Requirement >> All of the data should be restated word for word, with the pictures omitted.

Given material >>

--- START ---

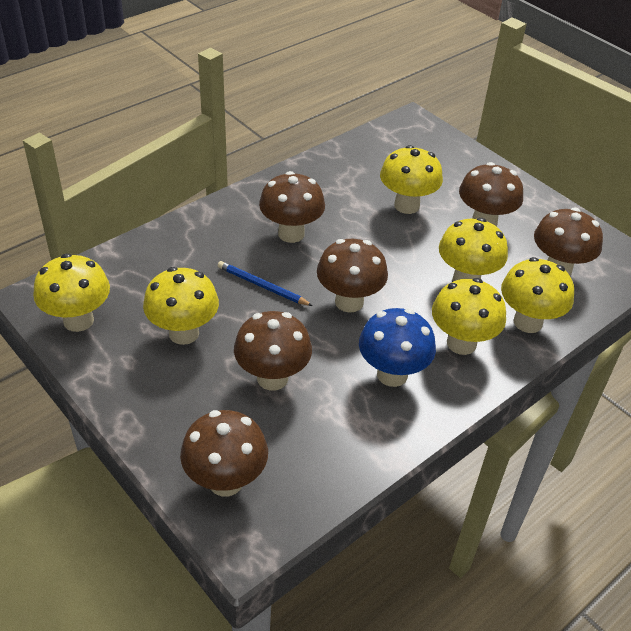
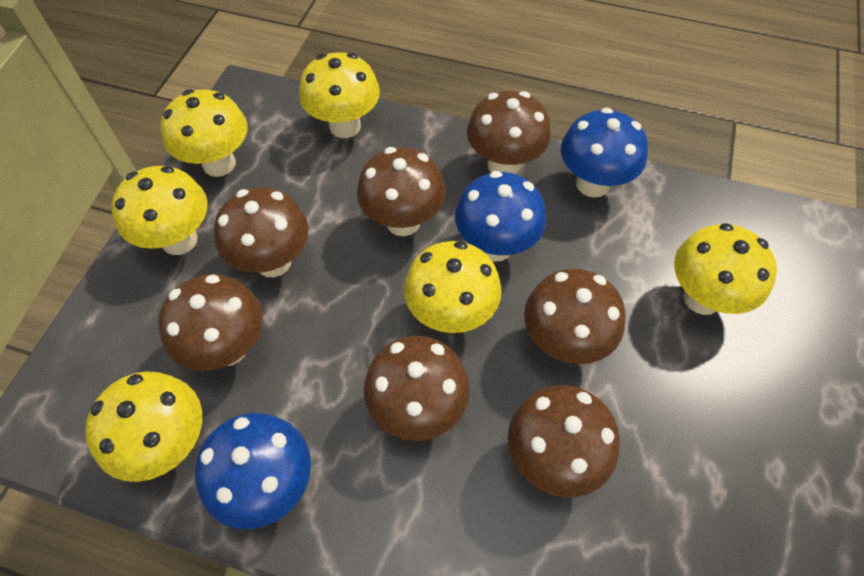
blue mushroom: 1 -> 3
blue pencil: 1 -> 0
brown mushroom: 6 -> 7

--- END ---

Result for this task >>
blue mushroom: 1 -> 3
blue pencil: 1 -> 0
brown mushroom: 6 -> 7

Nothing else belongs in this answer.